» **TASK DESCRIPTION**
Write out the line that contains "The carton/red at", then every following line to the end of the records below, with no other lines and no changes.

──────── DATA SHOWN ────────

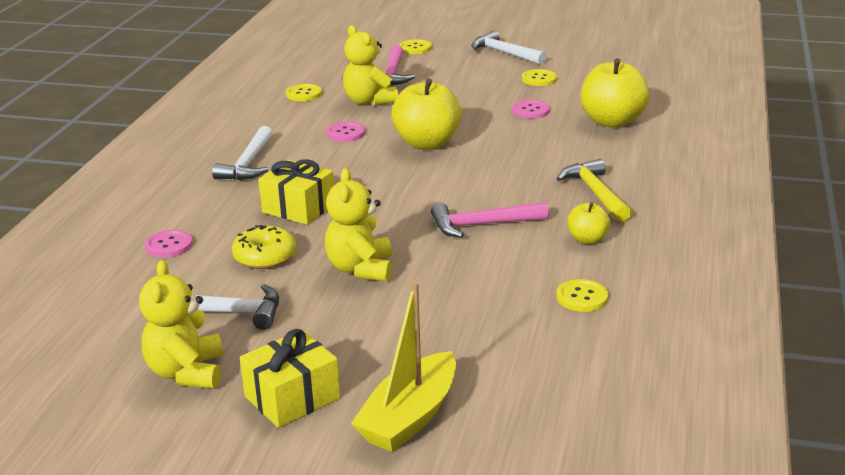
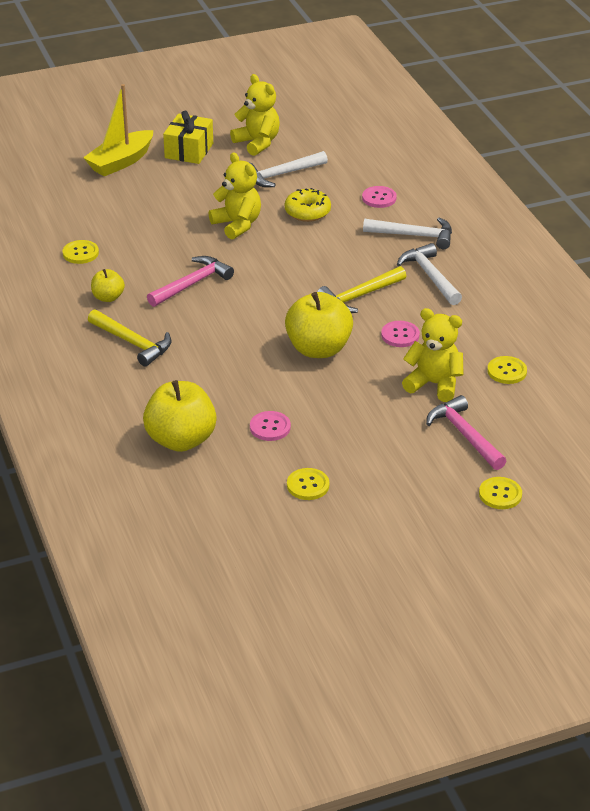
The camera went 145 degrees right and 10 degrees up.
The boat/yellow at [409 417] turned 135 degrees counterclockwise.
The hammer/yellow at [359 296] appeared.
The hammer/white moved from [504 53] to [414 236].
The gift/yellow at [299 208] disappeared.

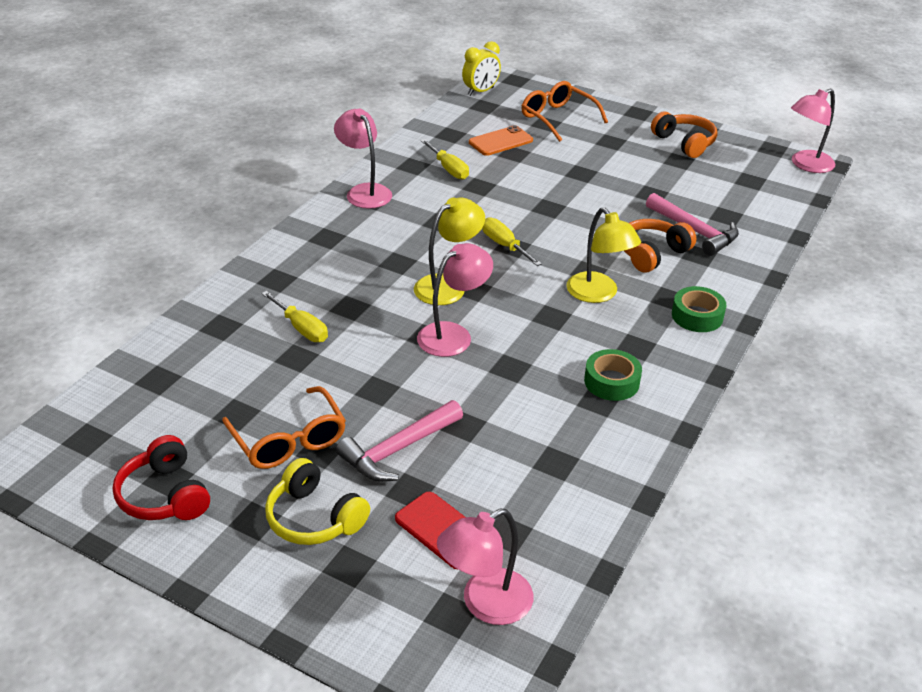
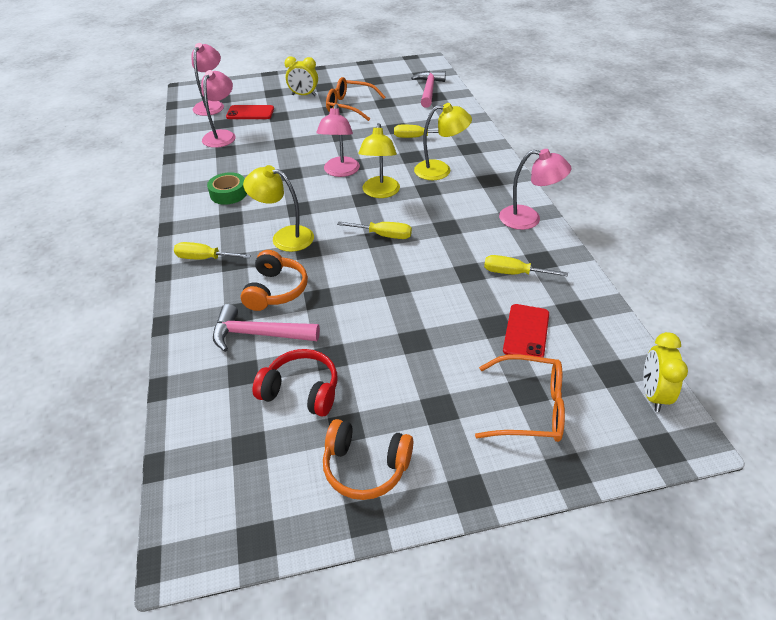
The camera went 140 degrees right and 5 degrees up.
The tape/green at [697 316] was replaced by the screwdriver/yellow at [205 258].
The lamp/pink moved from [806 165] to [222 135].
The headphones/red moved from [164 495] to [301 391].
The headphones/yellow at [314 518] was replaced by the clock/yellow at [304 95].
The hammer/pink moved from [398 449] to [429 90].
The lamp/yellow at [440 170] appeared.
The phone/orange at [500 141] became the phone/red at [526 332].

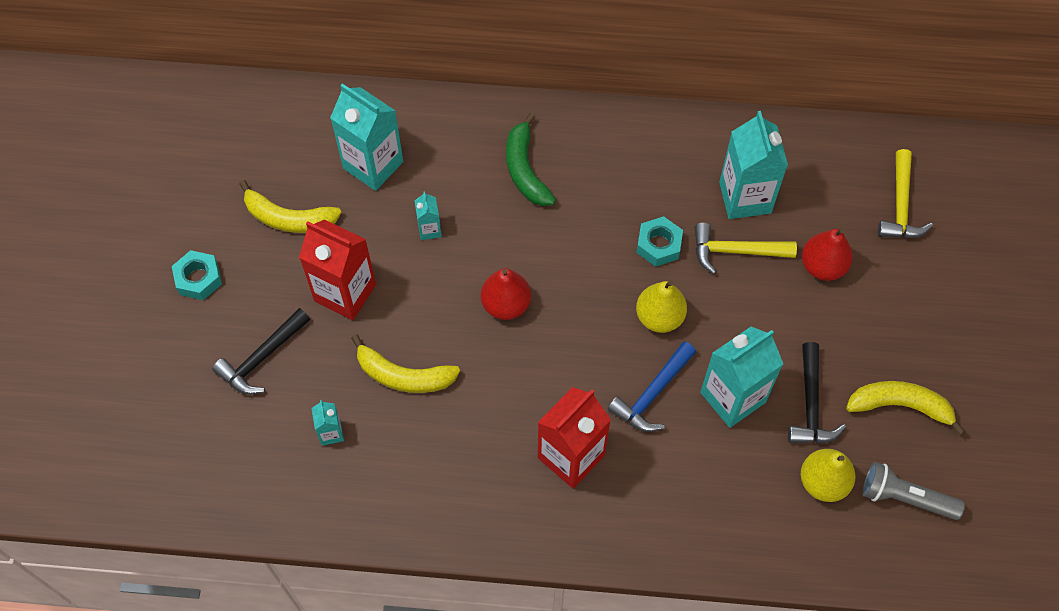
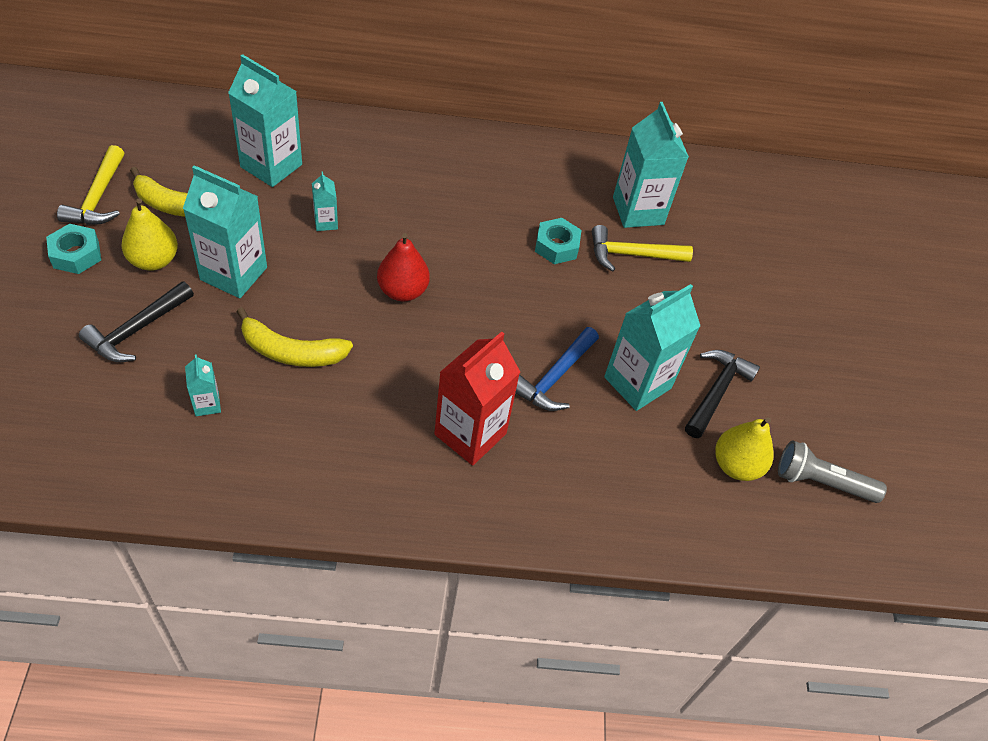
The camera went 10 degrees left and 10 degrees down.
The hammer/yellow moved from [900 205] to [98 197].
The pear/yellow moved from [659 317] to [154 260].
The carton/red at [345 293] became the carton/turquoise at [233 273].
The hammer/black at [810 404] turned 150 degrees counterclockwise.
The banana/green at [525 169] disappeared.
The pear/red at [822 266] disappeared.
The banana/yellow at [900 406] disappeared.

────────

» **THE ANSWER**
The carton/red at [345 293] became the carton/turquoise at [233 273].
The hammer/black at [810 404] turned 150 degrees counterclockwise.
The banana/green at [525 169] disappeared.
The pear/red at [822 266] disappeared.
The banana/yellow at [900 406] disappeared.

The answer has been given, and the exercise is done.